Your goal —
Go through the records and filter out every line lacking the word "none"; copy the lines that remain.

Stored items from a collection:
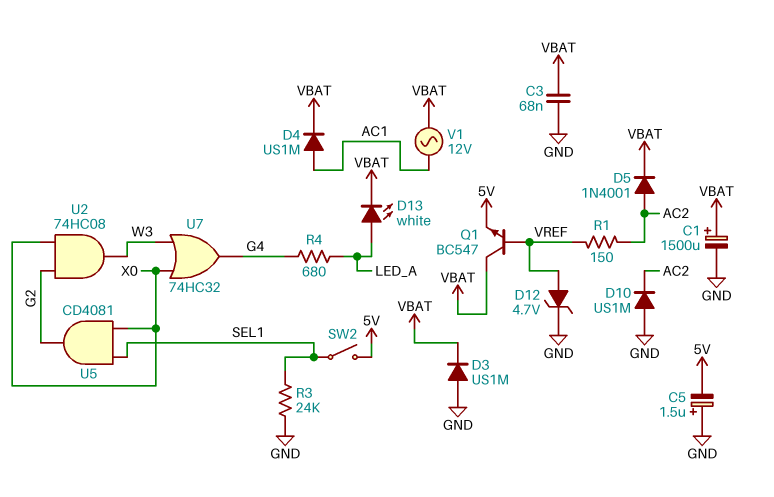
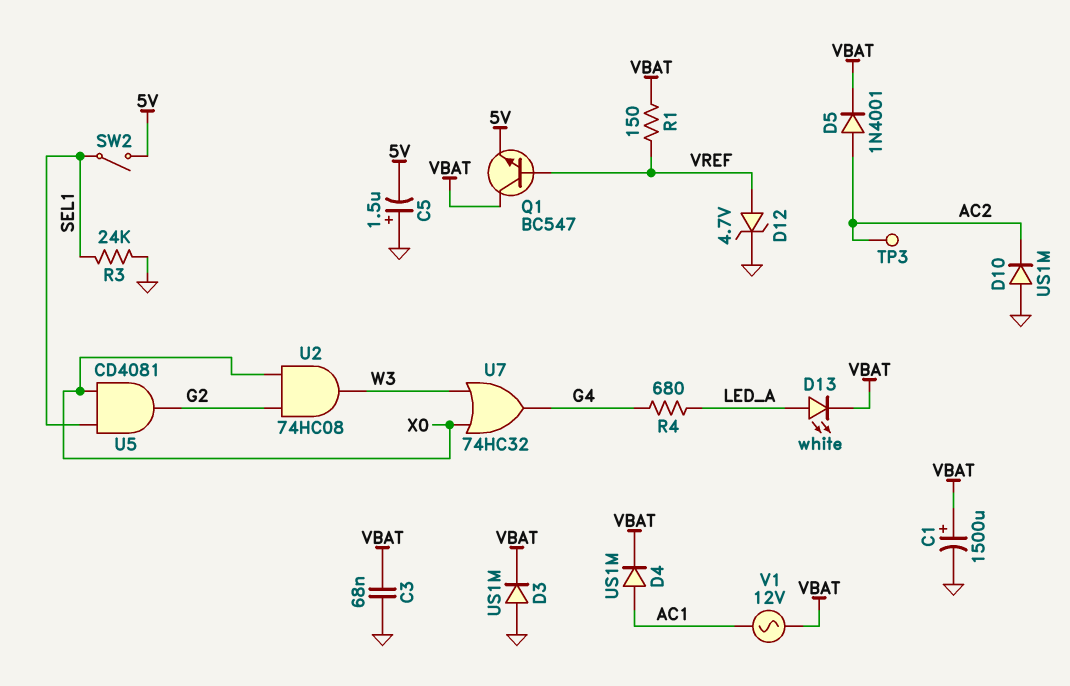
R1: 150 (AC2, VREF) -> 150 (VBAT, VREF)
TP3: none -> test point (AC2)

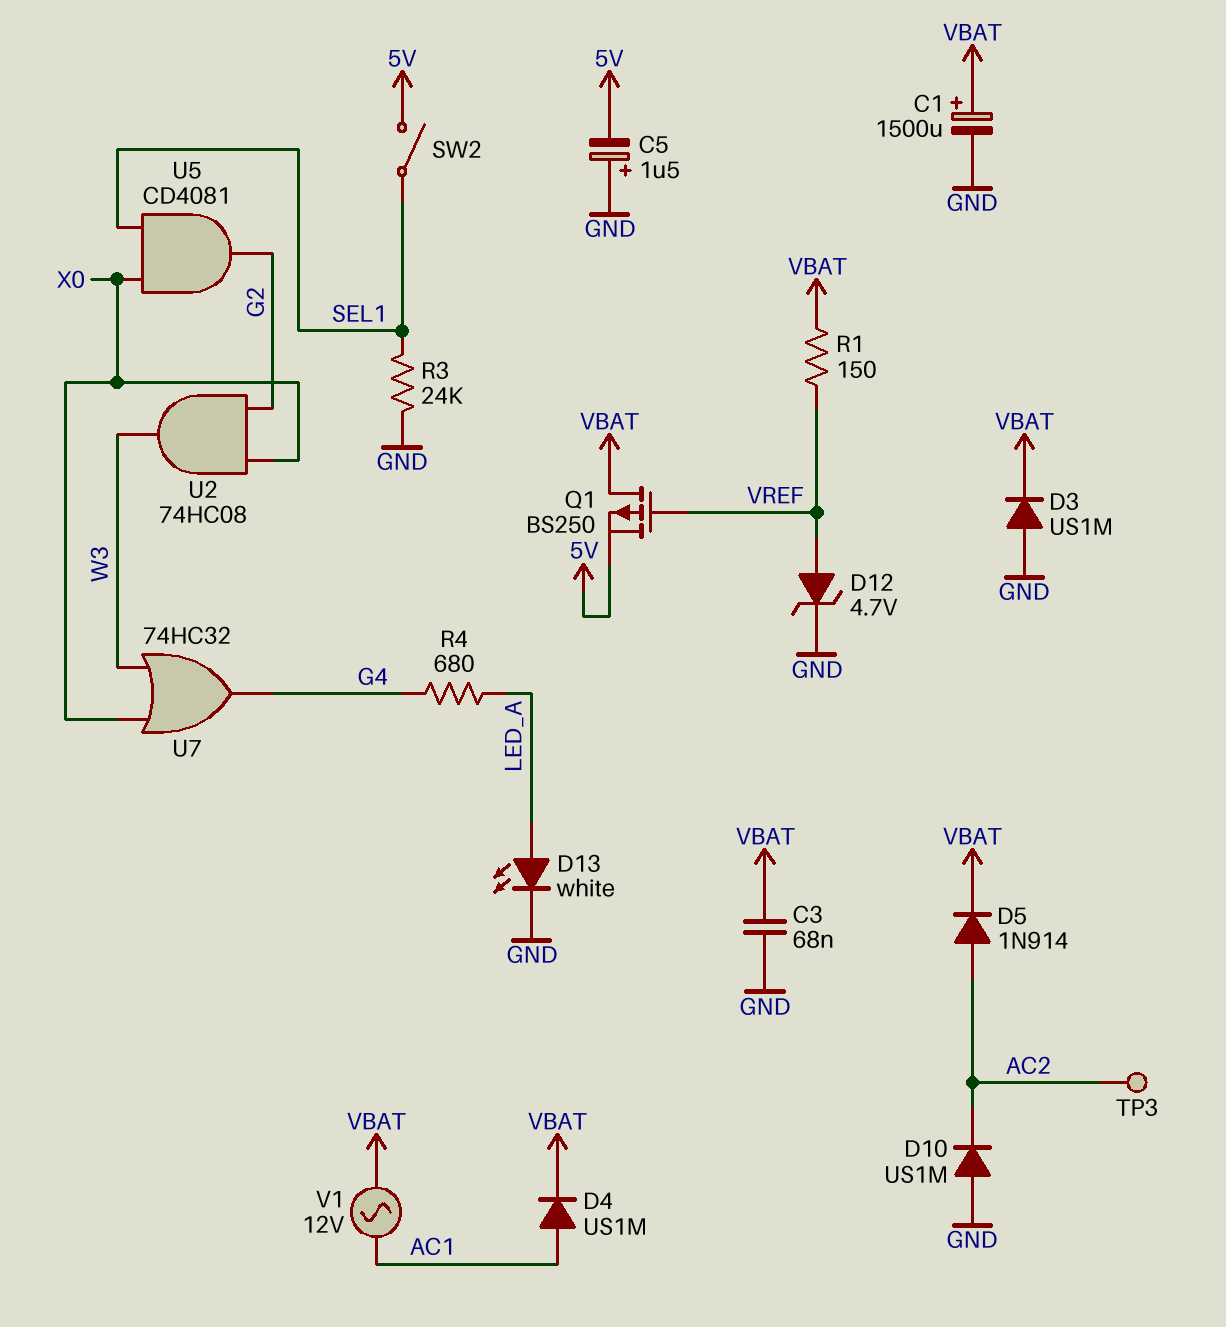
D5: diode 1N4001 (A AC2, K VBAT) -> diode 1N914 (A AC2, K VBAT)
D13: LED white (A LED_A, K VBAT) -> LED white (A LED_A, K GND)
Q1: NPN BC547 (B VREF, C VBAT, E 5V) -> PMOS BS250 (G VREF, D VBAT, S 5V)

...

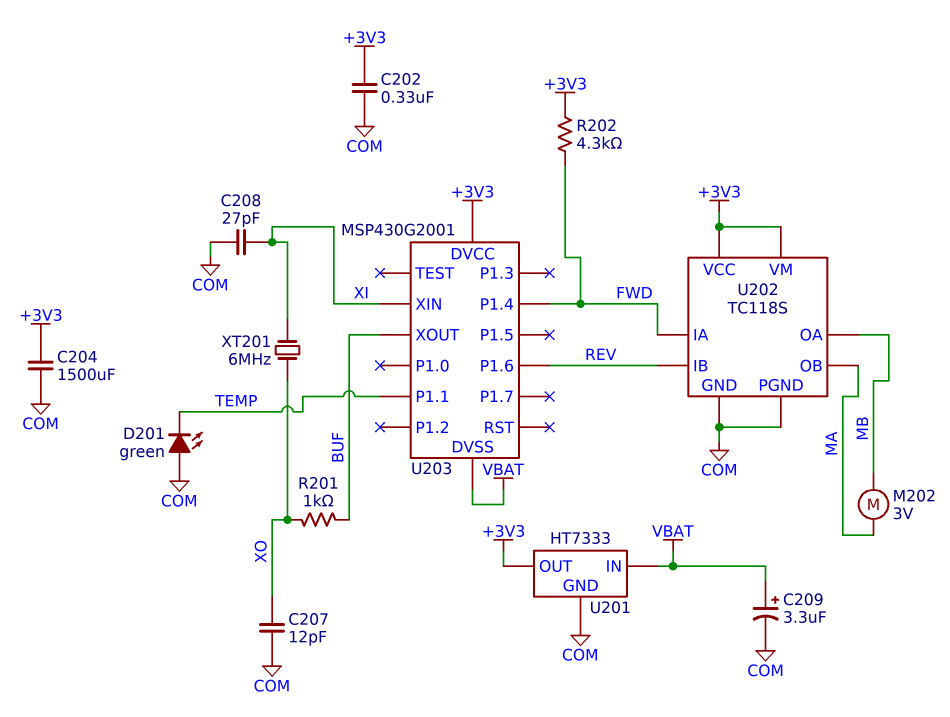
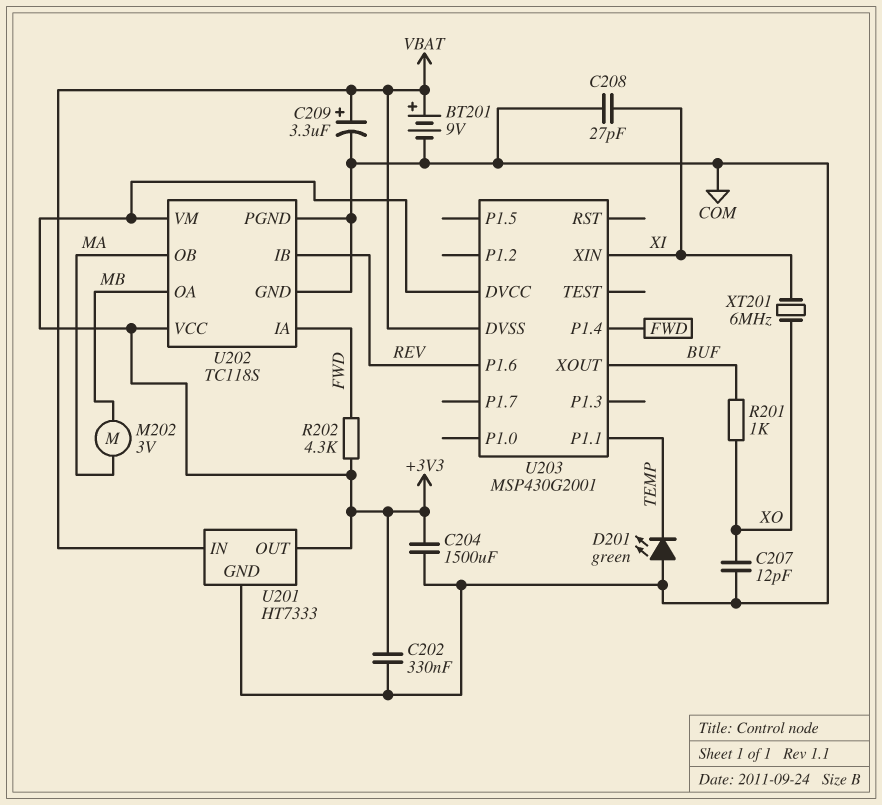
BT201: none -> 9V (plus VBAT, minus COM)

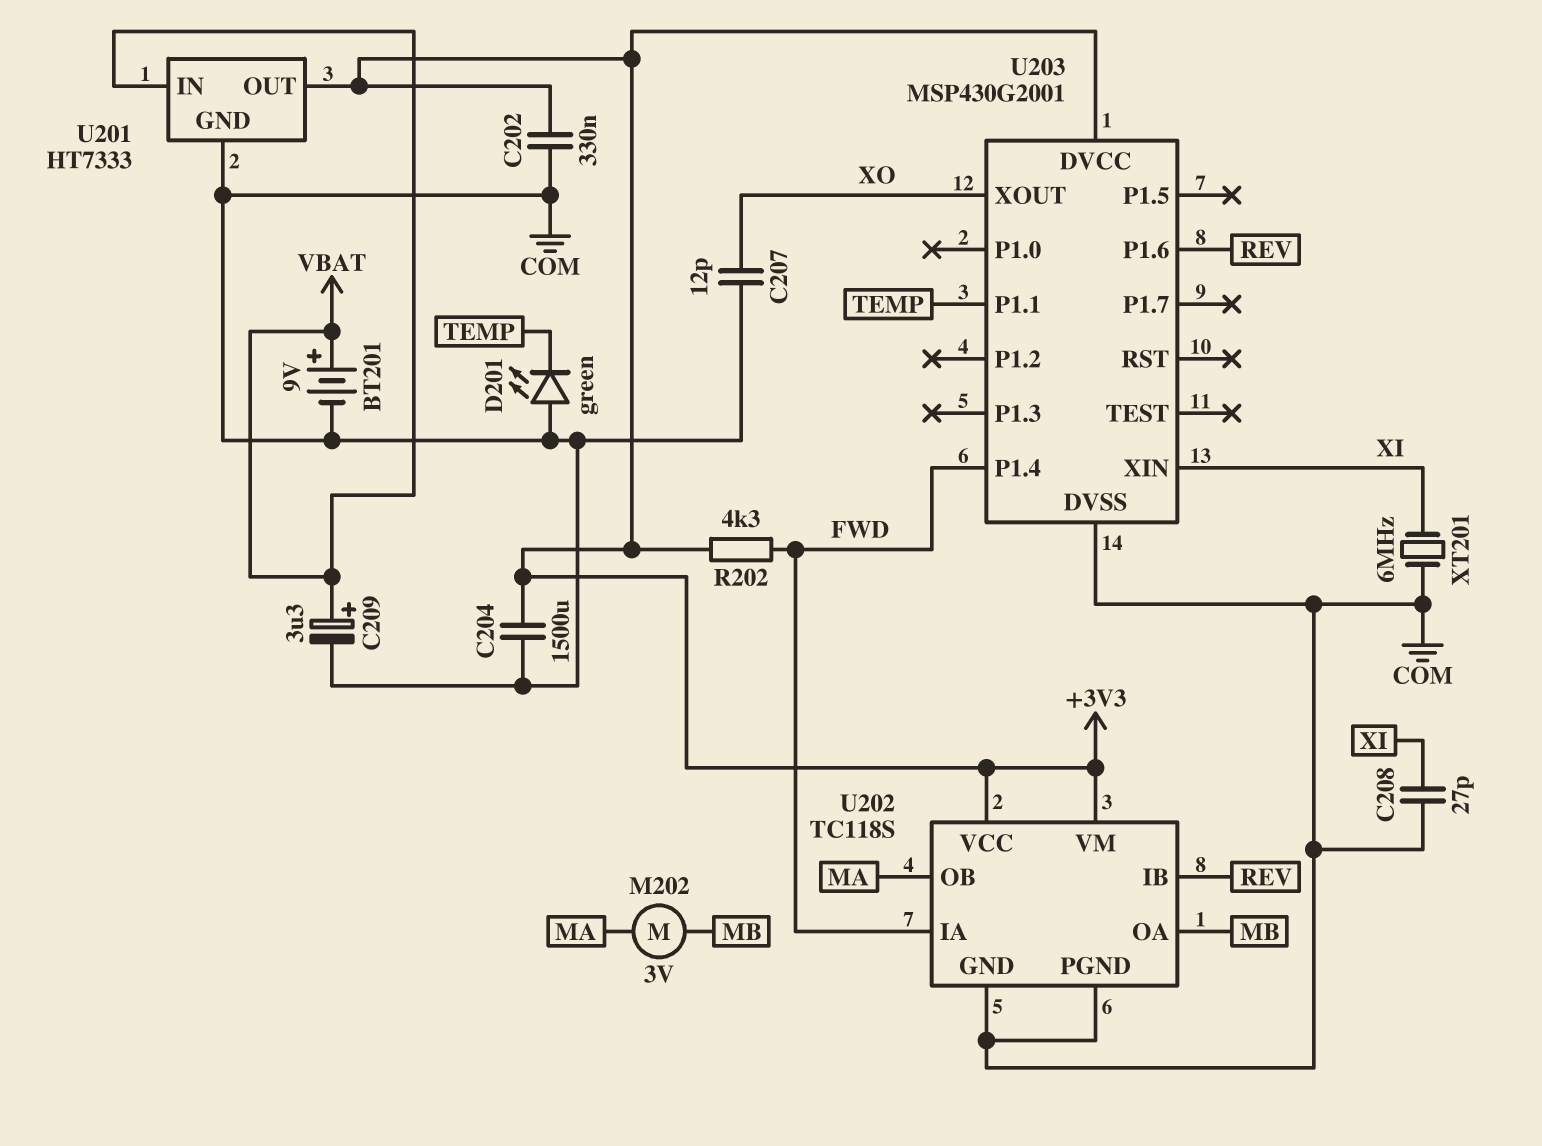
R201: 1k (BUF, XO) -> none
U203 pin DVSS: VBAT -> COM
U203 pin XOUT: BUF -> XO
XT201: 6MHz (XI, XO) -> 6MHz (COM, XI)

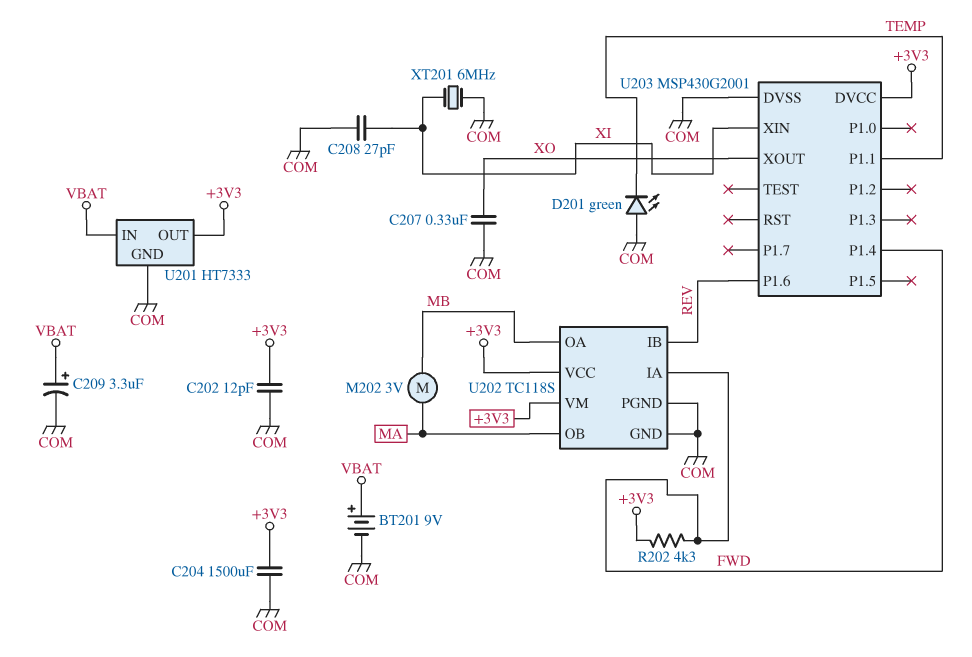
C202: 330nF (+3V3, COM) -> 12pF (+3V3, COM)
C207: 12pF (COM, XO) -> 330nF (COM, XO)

==

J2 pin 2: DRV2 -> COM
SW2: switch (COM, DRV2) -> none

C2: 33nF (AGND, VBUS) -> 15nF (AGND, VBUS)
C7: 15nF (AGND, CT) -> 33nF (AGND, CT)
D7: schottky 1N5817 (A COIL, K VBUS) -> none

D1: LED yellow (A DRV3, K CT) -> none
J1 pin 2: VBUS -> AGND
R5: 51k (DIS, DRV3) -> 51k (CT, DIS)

Your solution —
TP3: none -> test point (AC2)
BT201: none -> 9V (plus VBAT, minus COM)
R201: 1k (BUF, XO) -> none
SW2: switch (COM, DRV2) -> none
D7: schottky 1N5817 (A COIL, K VBUS) -> none
D1: LED yellow (A DRV3, K CT) -> none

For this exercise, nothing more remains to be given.